Version comparison data:
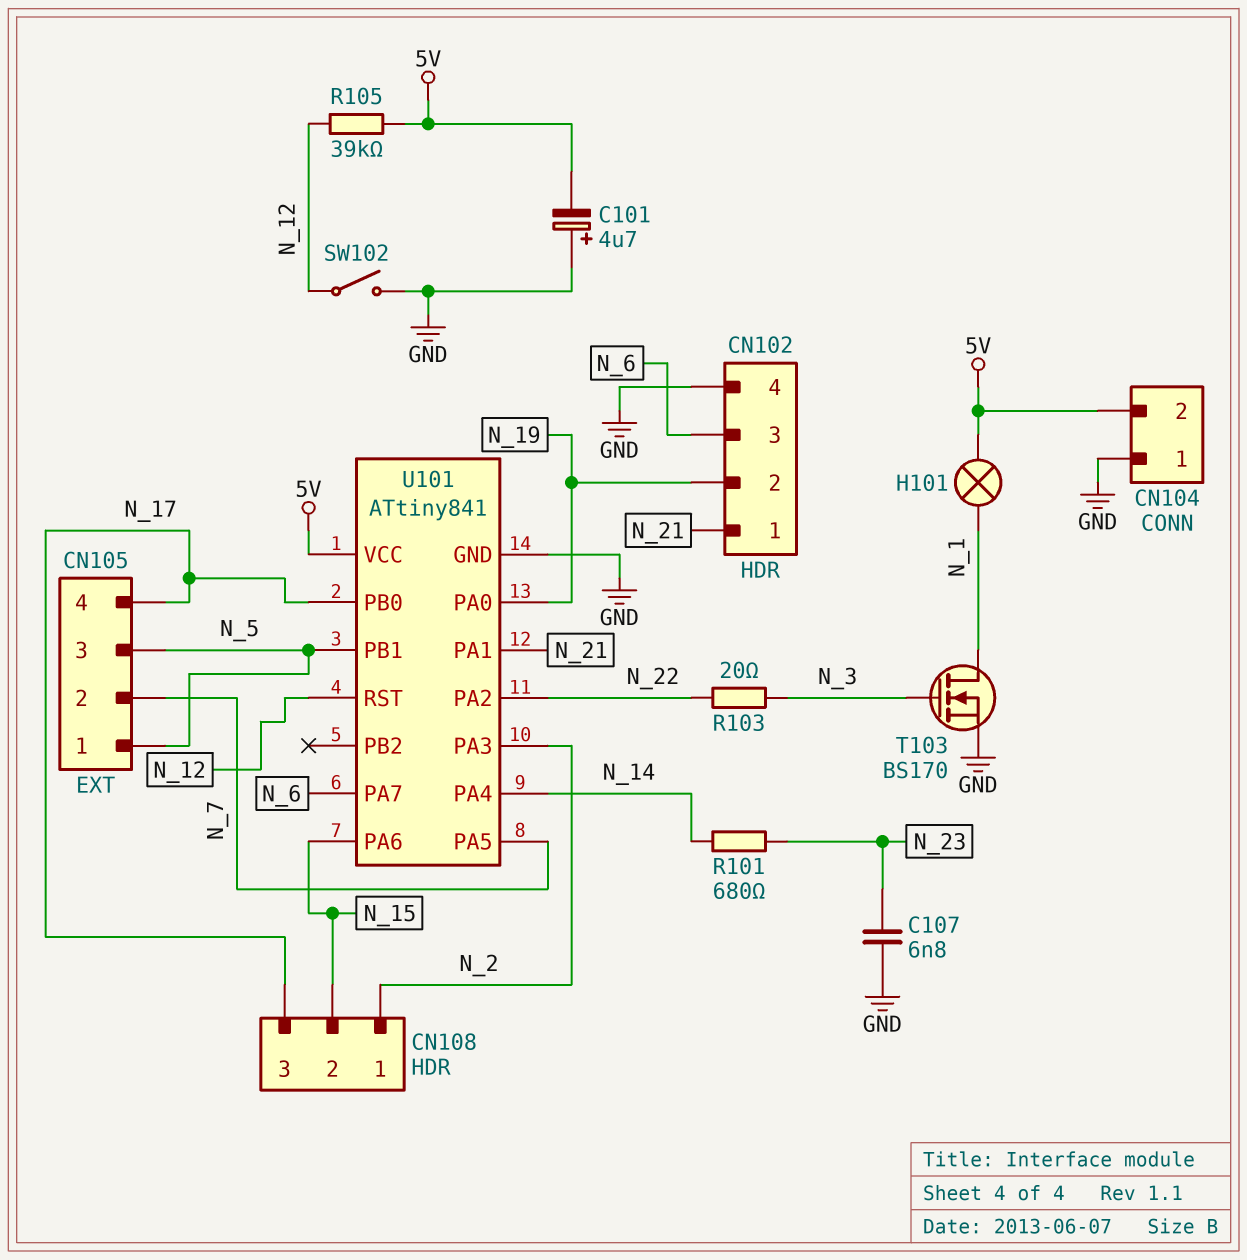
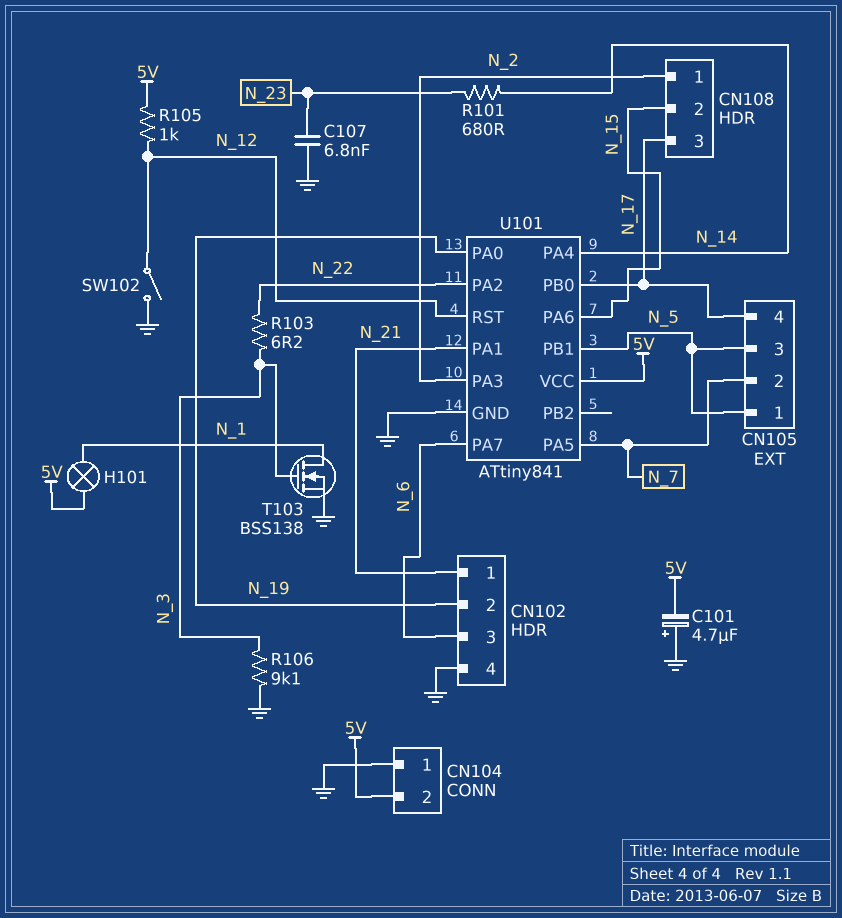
R103: 20 (N_3, N_22) -> 6.2 (N_3, N_22)
R105: 39k (5V, N_12) -> 1k (5V, N_12)
R106: none -> 9.1k (GND, N_3)
T103: NMOS BS170 (G N_3, D N_1, S GND) -> NMOS BSS138 (G N_3, D N_1, S GND)

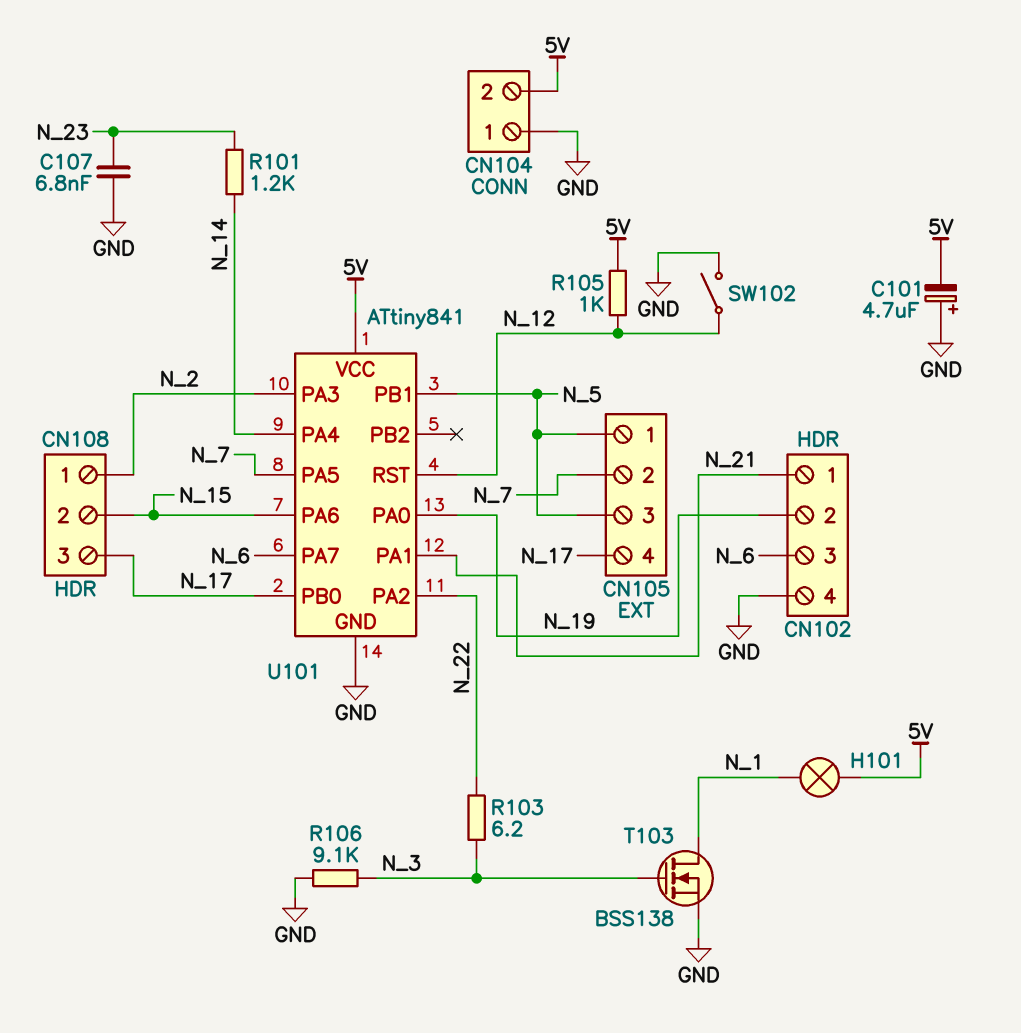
R101: 680 (N_14, N_23) -> 1.2k (N_14, N_23)

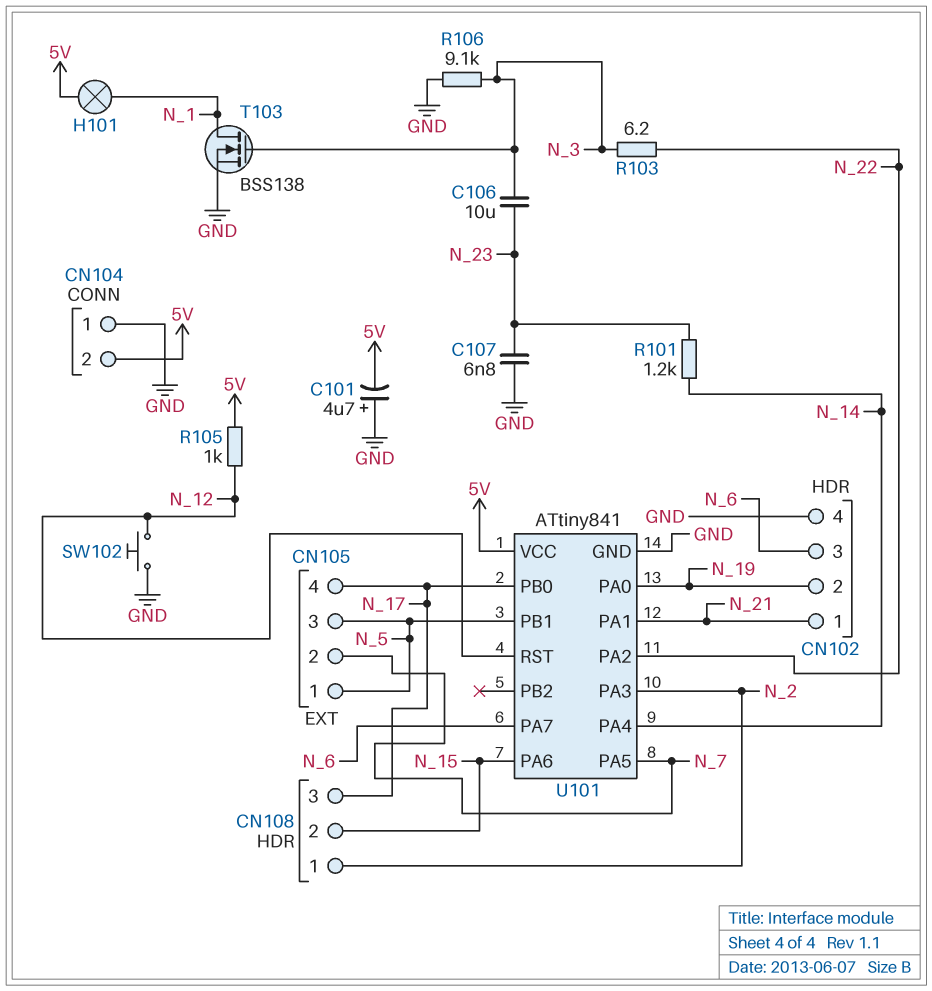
C106: none -> 10uF (N_3, N_23)
SW102: switch (GND, N_12) -> button (GND, N_12)

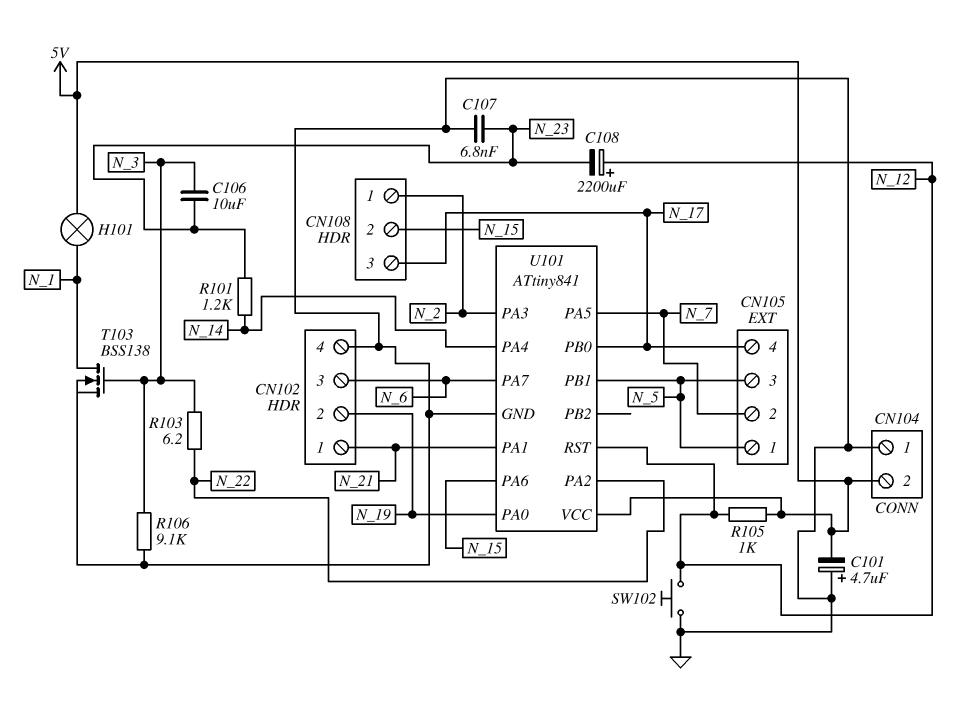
C108: none -> 2200uF (plus N_12, minus N_23)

- Task directions -
Leaving out the images, return the entries above exactly as they read.

- Task answer -
R103: 20 (N_3, N_22) -> 6.2 (N_3, N_22)
R105: 39k (5V, N_12) -> 1k (5V, N_12)
R106: none -> 9.1k (GND, N_3)
T103: NMOS BS170 (G N_3, D N_1, S GND) -> NMOS BSS138 (G N_3, D N_1, S GND)

R101: 680 (N_14, N_23) -> 1.2k (N_14, N_23)

C106: none -> 10uF (N_3, N_23)
SW102: switch (GND, N_12) -> button (GND, N_12)

C108: none -> 2200uF (plus N_12, minus N_23)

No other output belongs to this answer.